* [THE PROBLEM]: Copy the listing exactly, leaving out every picture.

* [EXERCISE MATERIAL]:

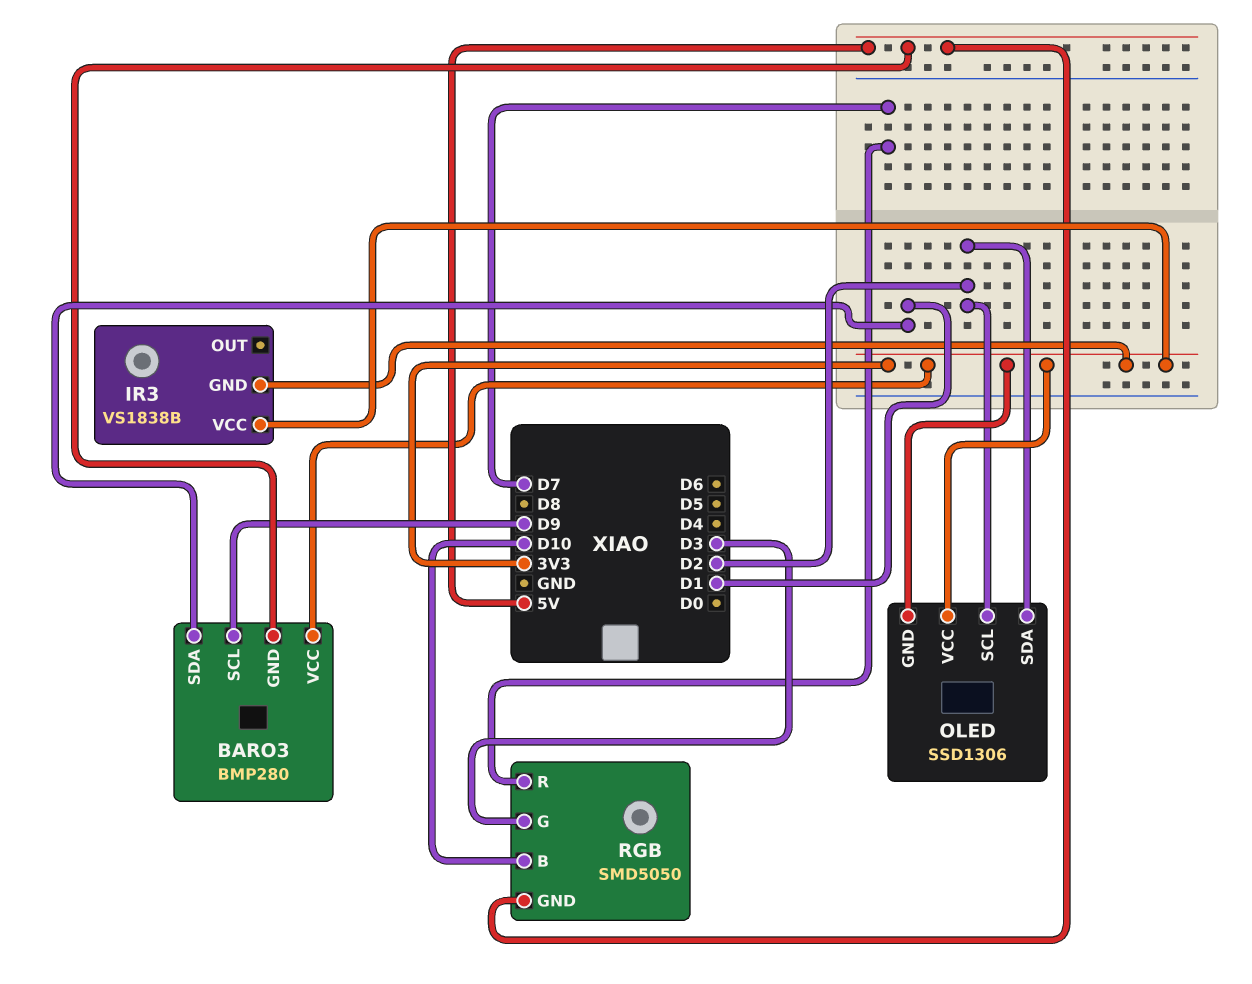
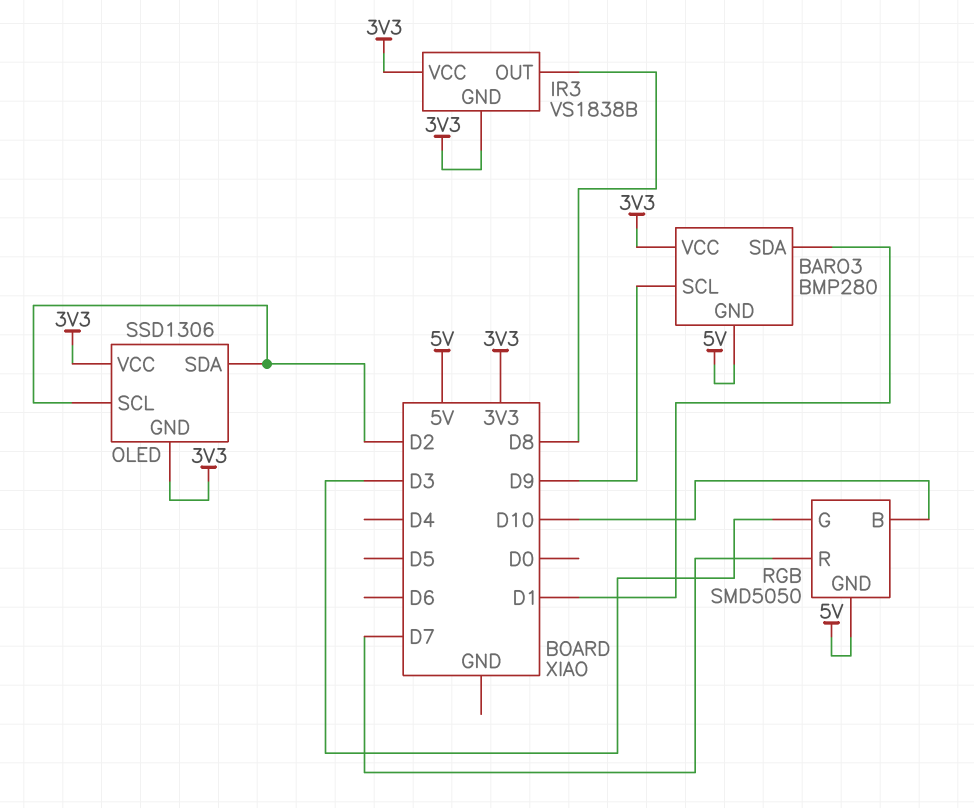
IR3 pin OUT: none -> D8

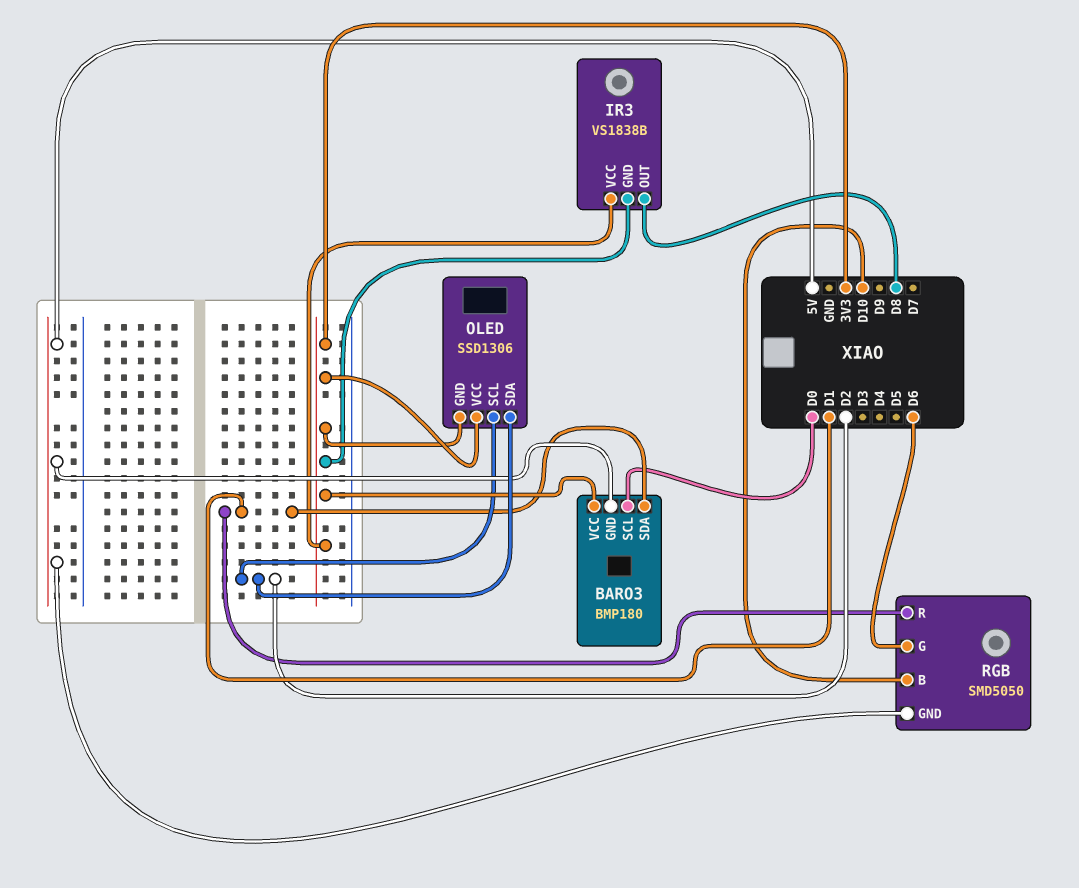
BARO3: BMP280 -> BMP180
BARO3 pin SCL: D9 -> D0
RGB pin G: D3 -> D6
RGB pin R: D7 -> D1

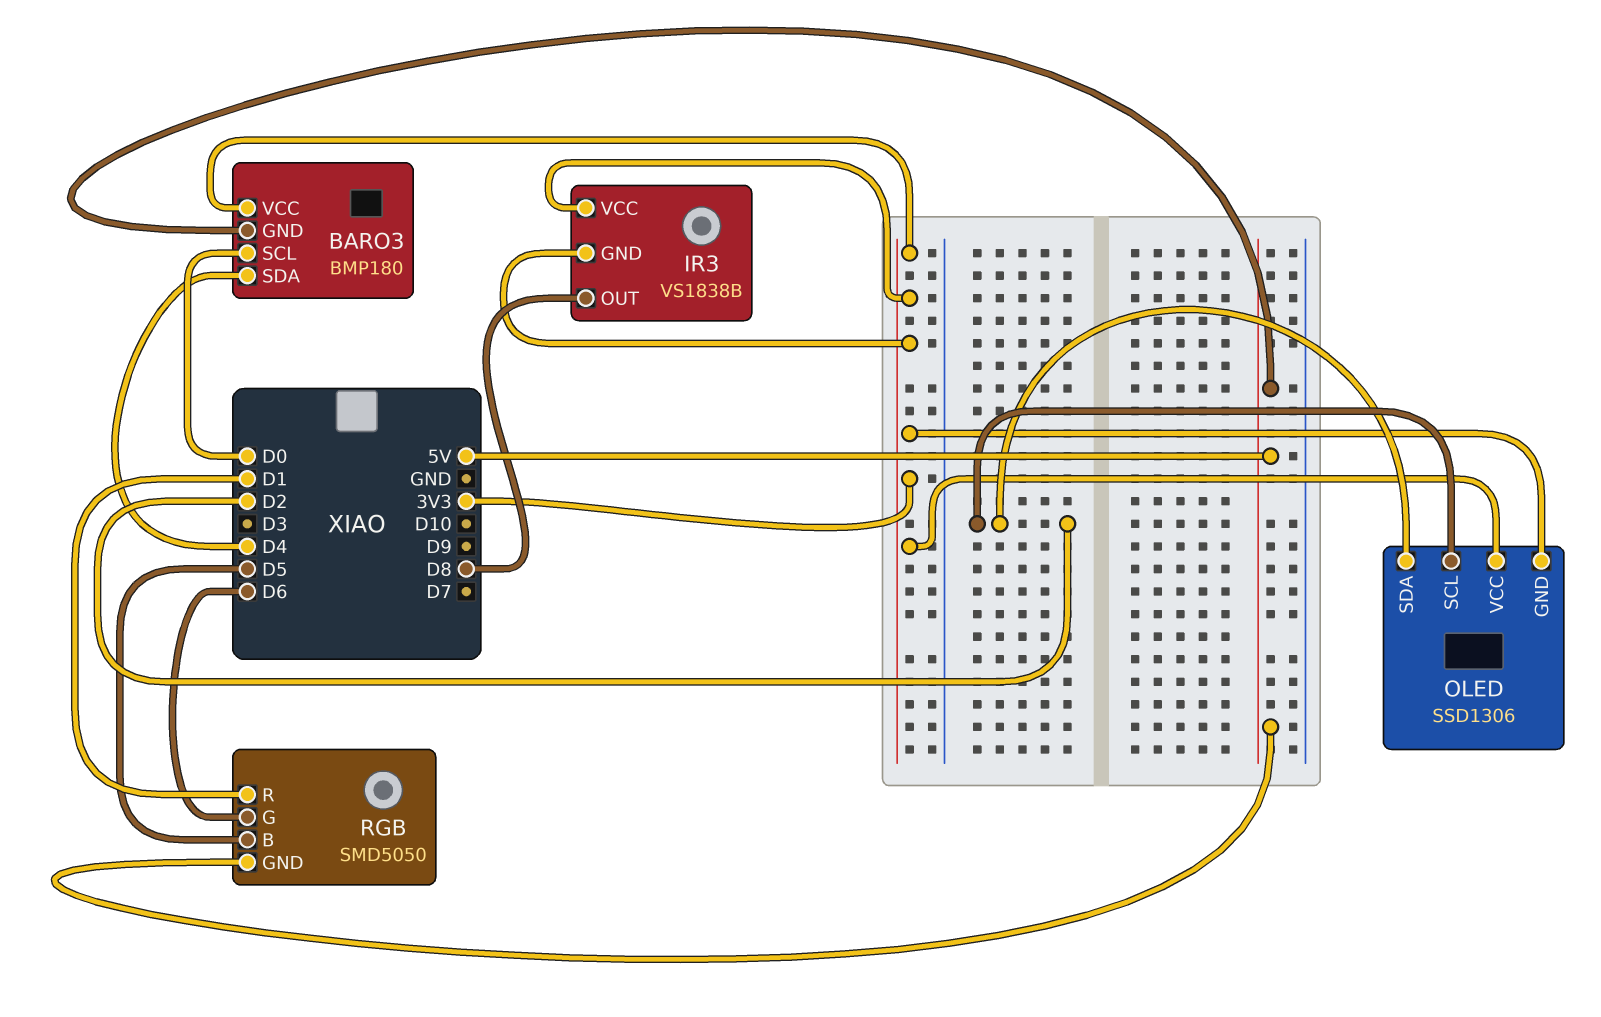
BARO3 pin SDA: D1 -> D4
RGB pin B: D10 -> D5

* [ANSWER BOX]:
IR3 pin OUT: none -> D8

BARO3: BMP280 -> BMP180
BARO3 pin SCL: D9 -> D0
RGB pin G: D3 -> D6
RGB pin R: D7 -> D1

BARO3 pin SDA: D1 -> D4
RGB pin B: D10 -> D5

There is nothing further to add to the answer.